TASK:
Within the lines below, the span from the line with "none -> blue cone F3 level 3" to the line with "blue cone B8 level 1 -> blue cone F8 level 3", both ends included, is to be reproduced exactly, with pictures omitted.

DATA EXTRACT:
┄┄┄┄┄┄┄┄┄┄
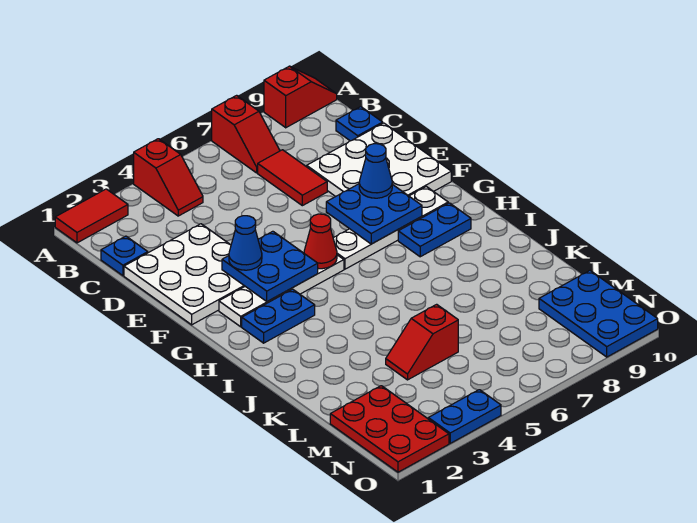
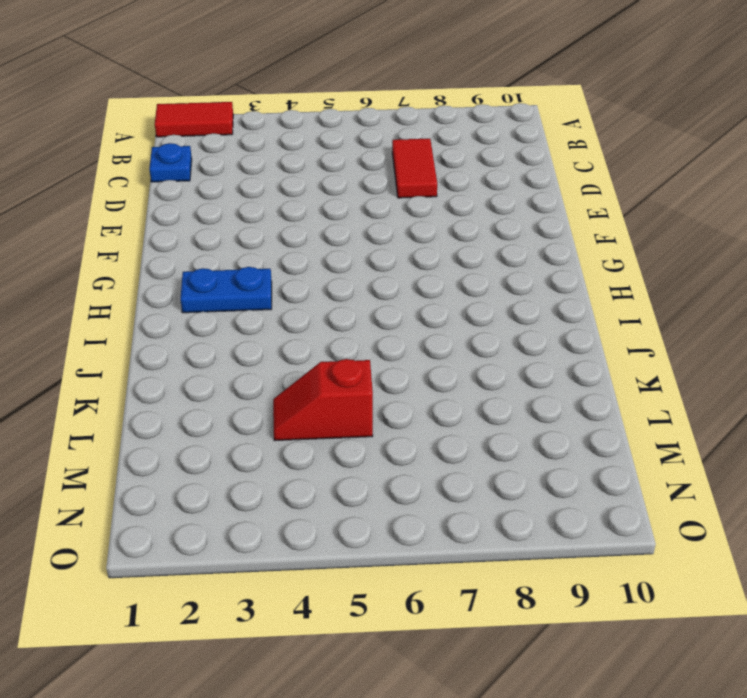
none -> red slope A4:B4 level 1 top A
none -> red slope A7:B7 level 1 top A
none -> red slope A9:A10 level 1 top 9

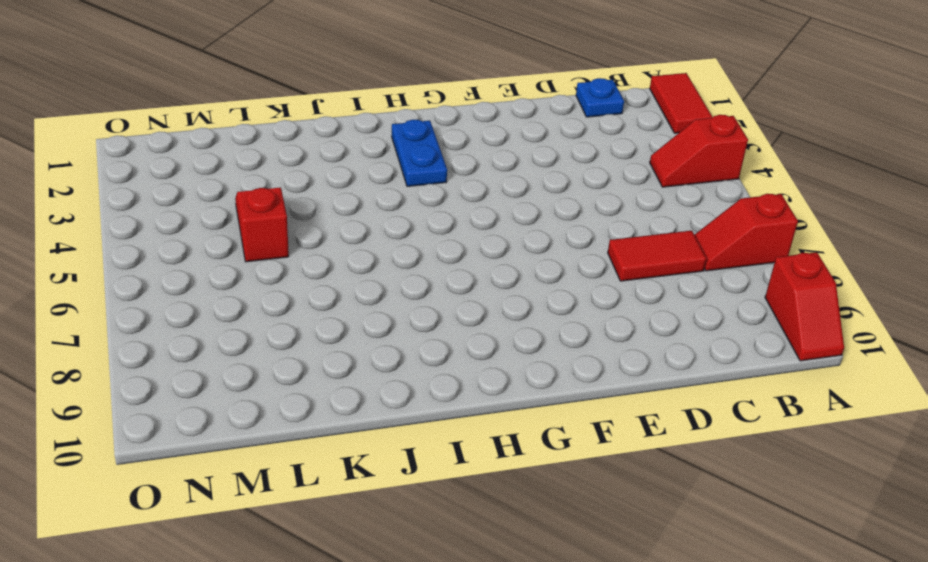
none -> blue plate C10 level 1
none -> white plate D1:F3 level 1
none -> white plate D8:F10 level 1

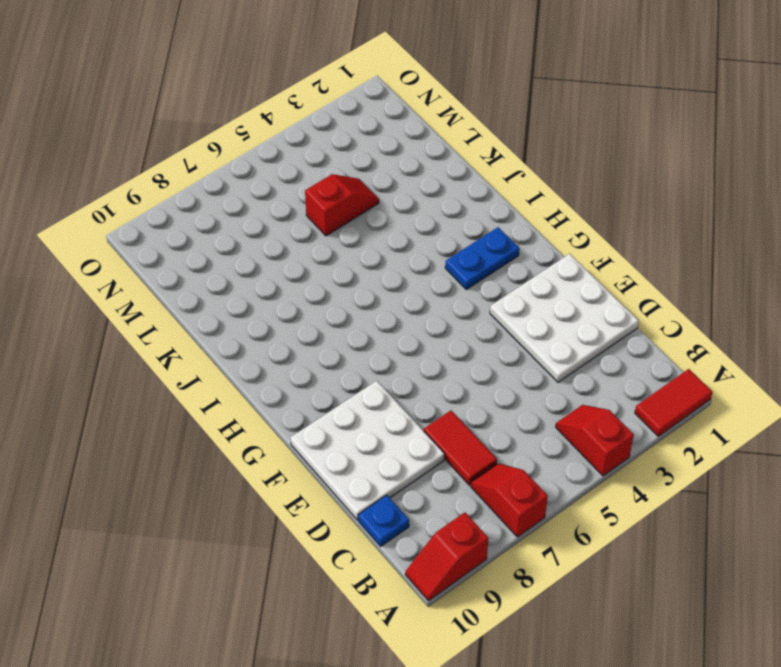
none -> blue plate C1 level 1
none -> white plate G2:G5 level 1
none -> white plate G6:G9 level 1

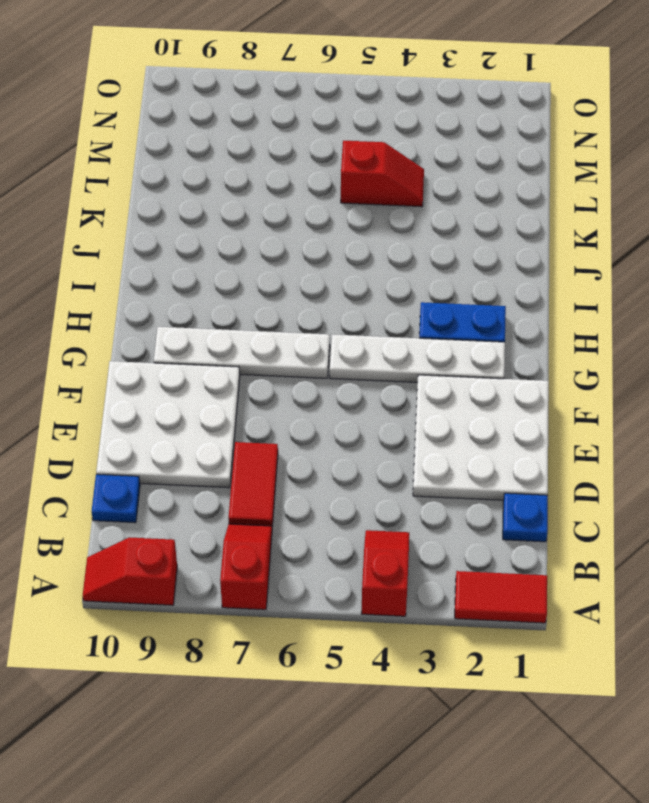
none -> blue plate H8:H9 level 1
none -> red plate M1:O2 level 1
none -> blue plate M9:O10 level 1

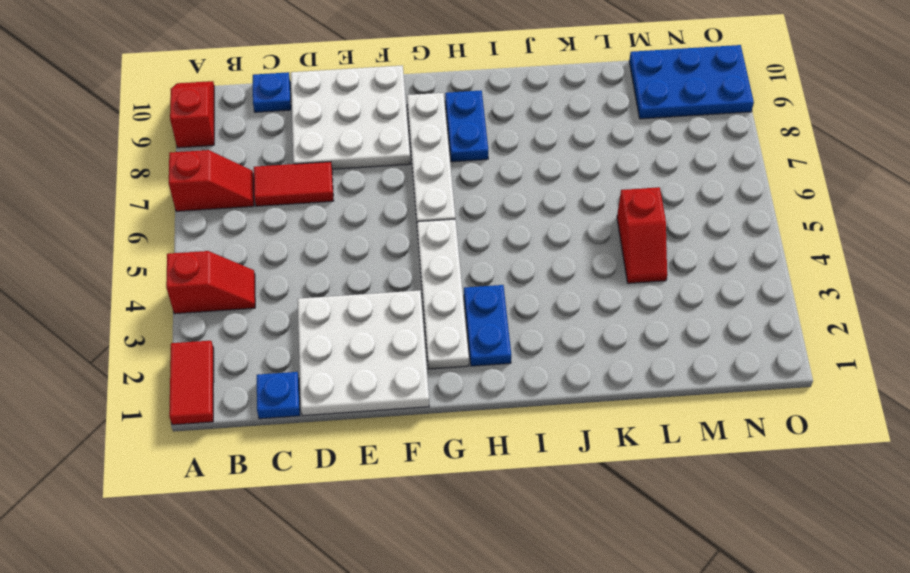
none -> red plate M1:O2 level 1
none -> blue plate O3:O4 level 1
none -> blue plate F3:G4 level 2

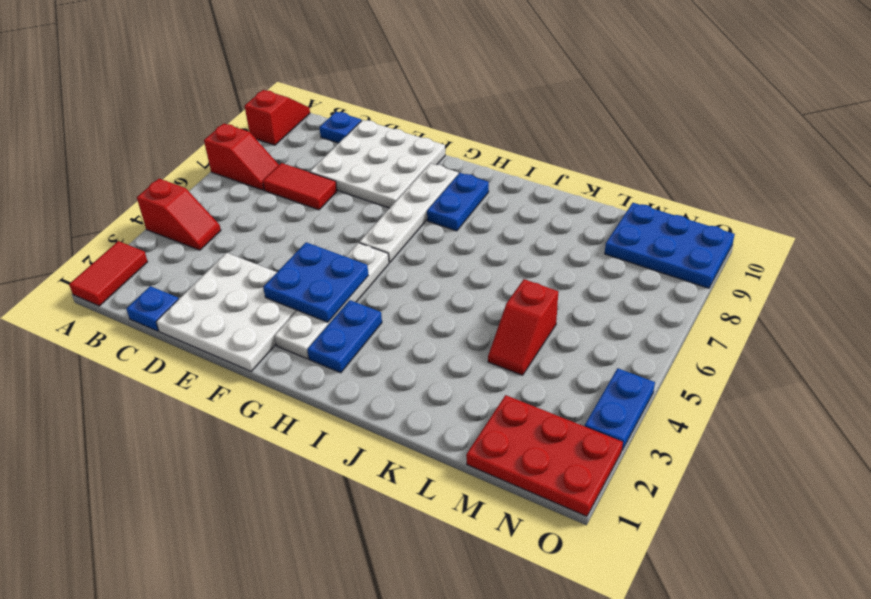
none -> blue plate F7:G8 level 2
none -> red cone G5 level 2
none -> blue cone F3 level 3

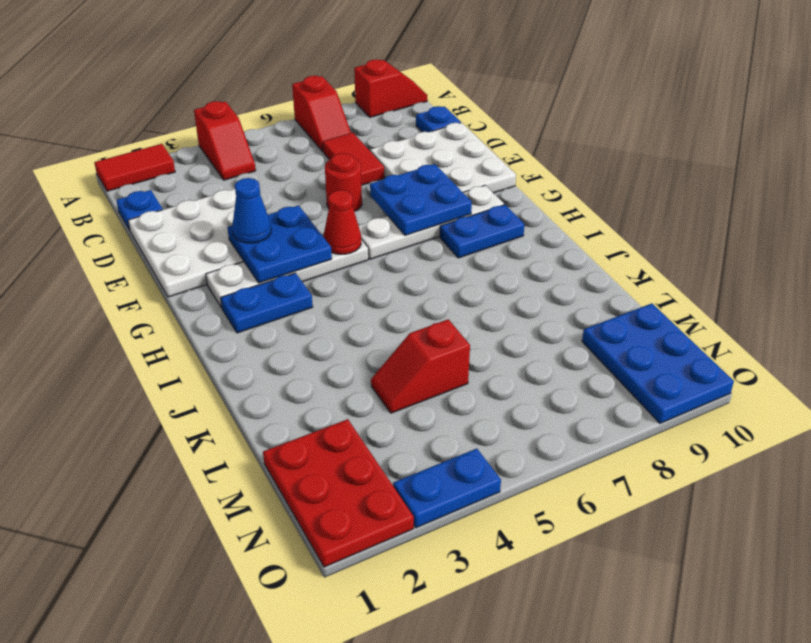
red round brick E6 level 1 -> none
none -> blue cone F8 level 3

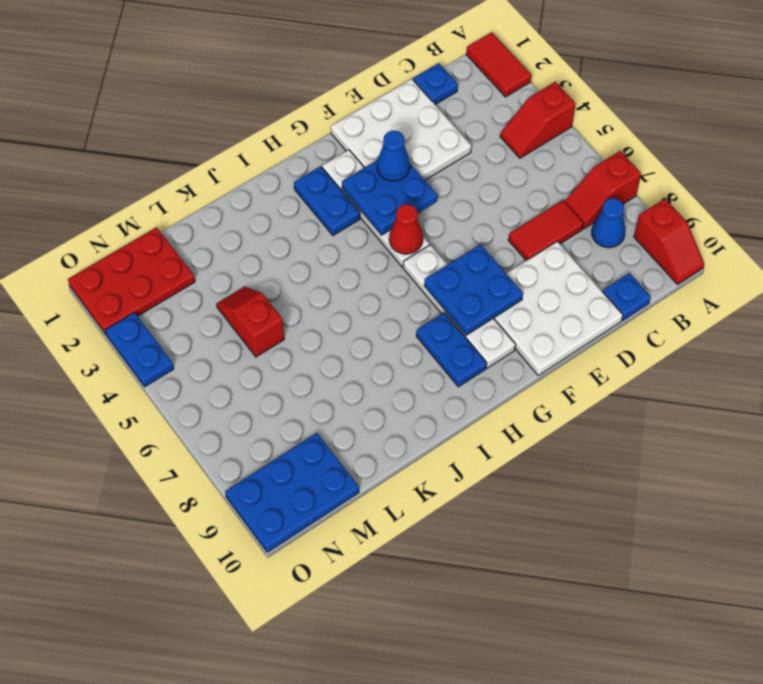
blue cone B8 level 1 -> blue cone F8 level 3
┄┄┄┄┄┄┄┄┄┄
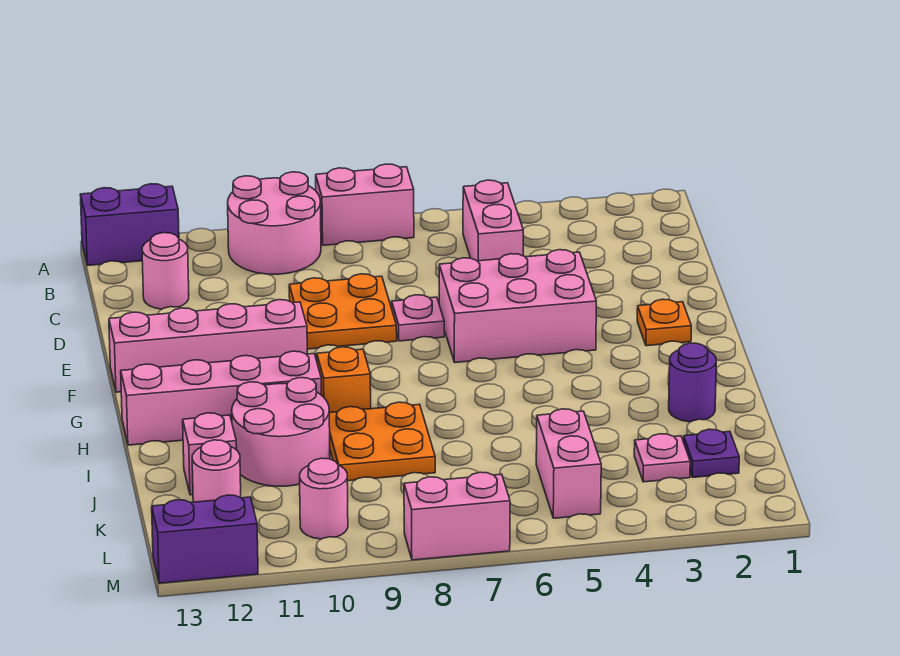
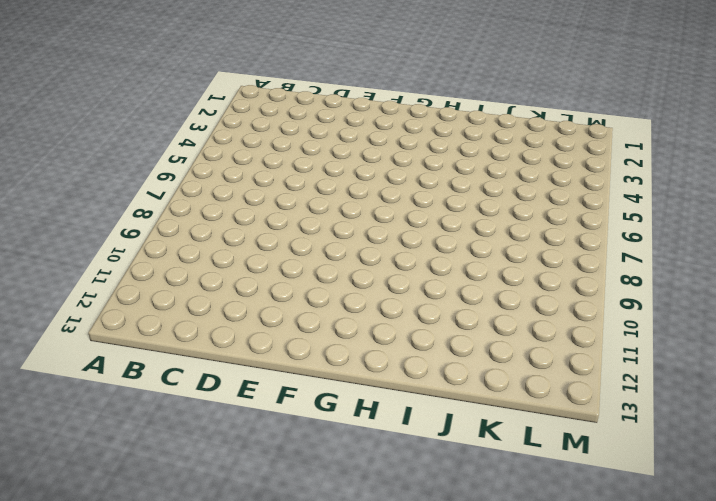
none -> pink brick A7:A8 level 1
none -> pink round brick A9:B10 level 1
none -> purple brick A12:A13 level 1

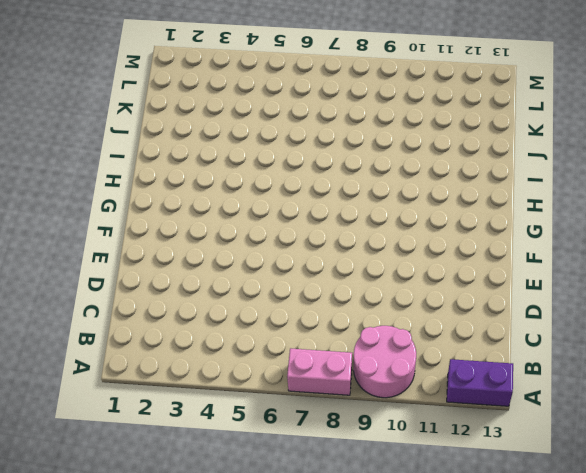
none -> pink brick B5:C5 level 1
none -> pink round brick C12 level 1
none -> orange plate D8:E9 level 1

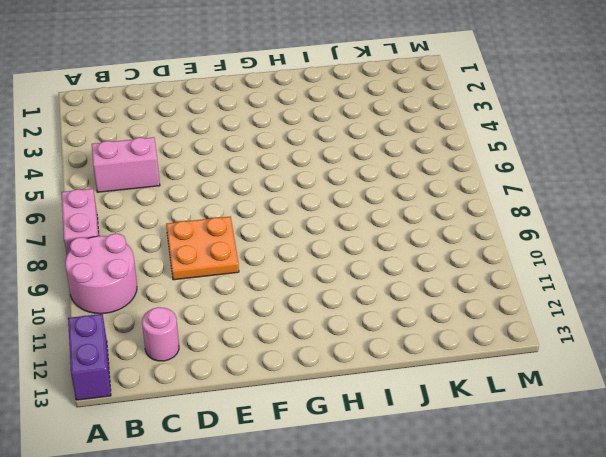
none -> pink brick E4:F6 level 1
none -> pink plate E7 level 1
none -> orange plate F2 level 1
┄┄┄┄┄┄┄┄┄┄
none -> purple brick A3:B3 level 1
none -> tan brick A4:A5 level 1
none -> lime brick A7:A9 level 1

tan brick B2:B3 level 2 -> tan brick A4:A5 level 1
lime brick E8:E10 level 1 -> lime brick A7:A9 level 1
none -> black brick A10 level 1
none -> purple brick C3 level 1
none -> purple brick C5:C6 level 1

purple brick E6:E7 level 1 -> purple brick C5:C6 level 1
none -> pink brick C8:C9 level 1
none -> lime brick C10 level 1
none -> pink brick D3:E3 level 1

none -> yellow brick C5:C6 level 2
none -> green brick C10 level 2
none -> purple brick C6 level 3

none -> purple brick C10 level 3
┄┄┄┄┄┄┄┄┄┄
SOLUTION FOR THIS TASK:
none -> blue cone F3 level 3

red round brick E6 level 1 -> none
none -> blue cone F8 level 3

blue cone B8 level 1 -> blue cone F8 level 3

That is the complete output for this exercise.